▶ **Exercise description**
Pictures are to be left out, and only the lines from the one with "none -> brown cone G7 level 1" through the last line of the listing below are to be repeated exactly.

Provided records Start Marker

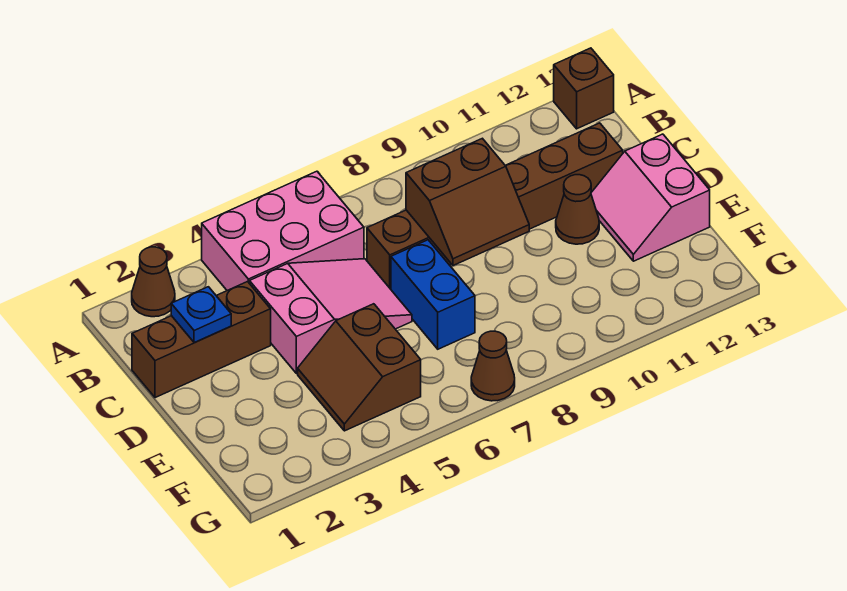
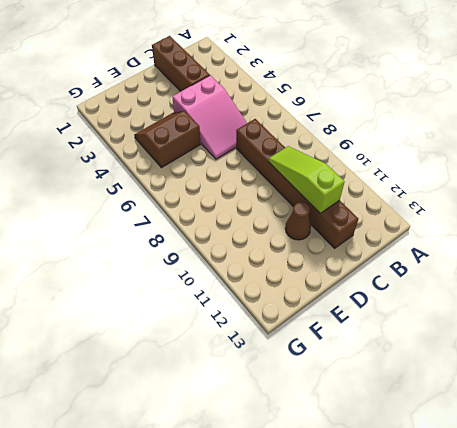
lime slope C9:C11 level 2 top 11 -> brown slope C8:D9 level 2 top C
none -> brown cone A2 level 1
none -> pink brick A4:B6 level 1
none -> brown brick A13 level 1

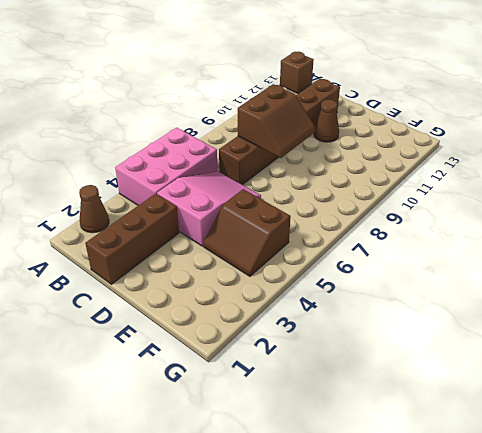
none -> blue brick D7:E7 level 1
none -> pink slope D12:E13 level 1 top 13
none -> brown cone G7 level 1

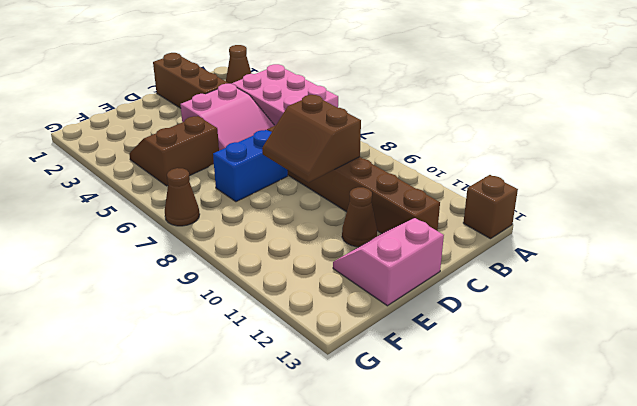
none -> blue plate C2 level 2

Provided records End Marker

▶ **Result of this exercise**
none -> brown cone G7 level 1

none -> blue plate C2 level 2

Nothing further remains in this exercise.